What is expected »
Copying nothing before it, reproduce the line that holds "JOY pin VRX: B6 -> A6" and every line after it in the data, exactly.

Material to process »
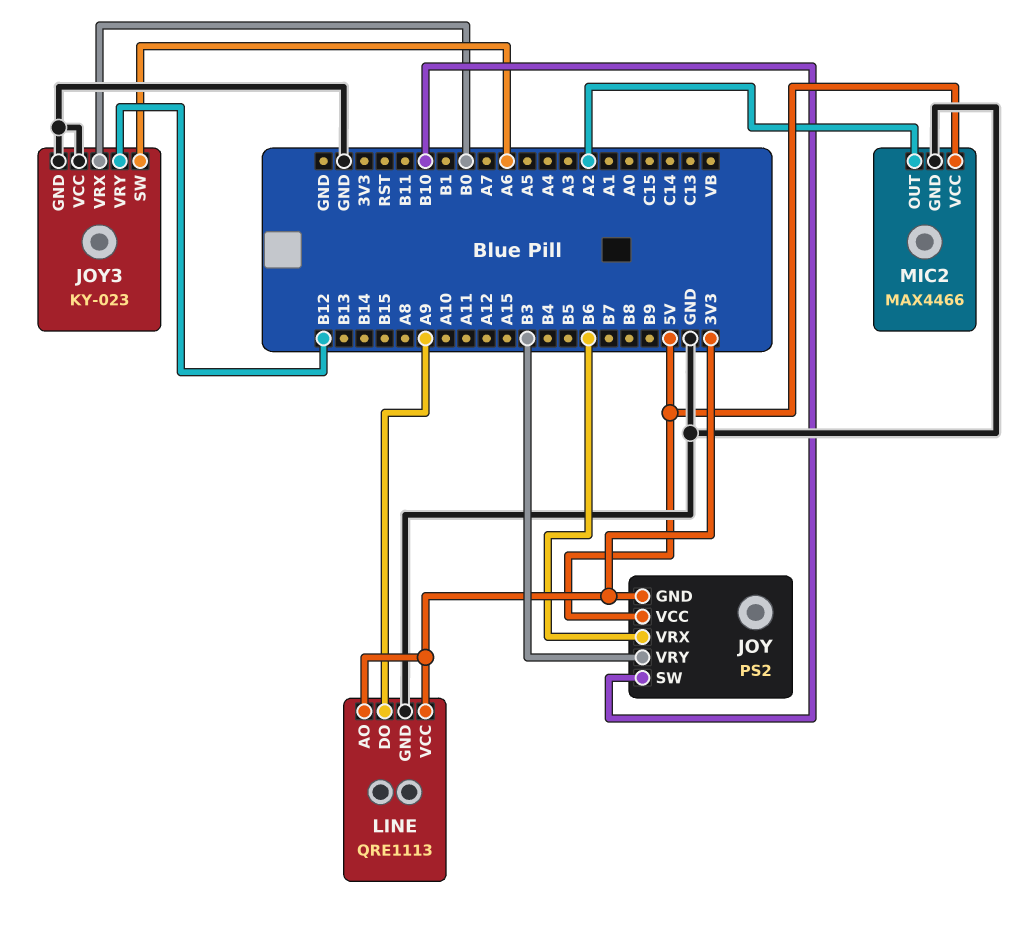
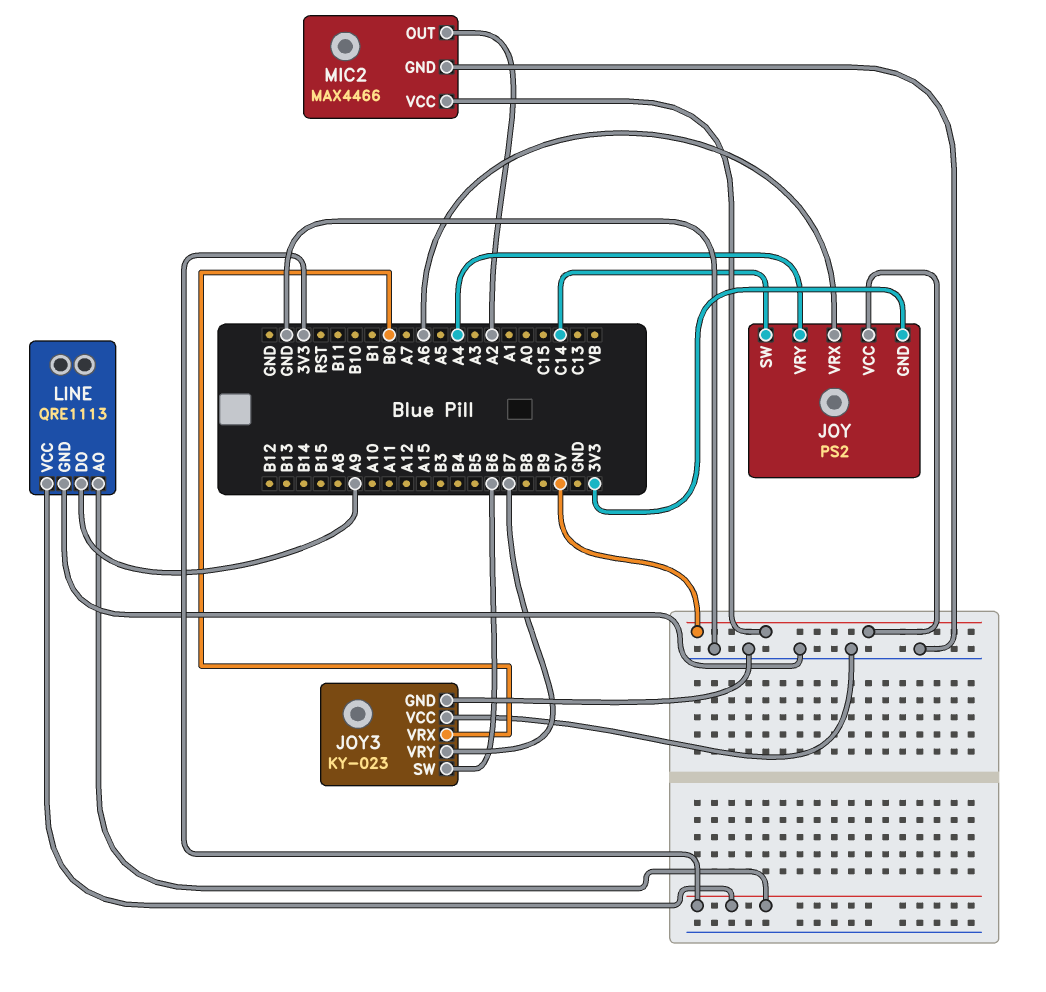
JOY pin SW: B10 -> C14
JOY pin VRX: B6 -> A6
JOY pin VRY: B3 -> A4
JOY3 pin SW: A6 -> B6
JOY3 pin VRY: B12 -> B7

Solution for this problem »
JOY pin VRX: B6 -> A6
JOY pin VRY: B3 -> A4
JOY3 pin SW: A6 -> B6
JOY3 pin VRY: B12 -> B7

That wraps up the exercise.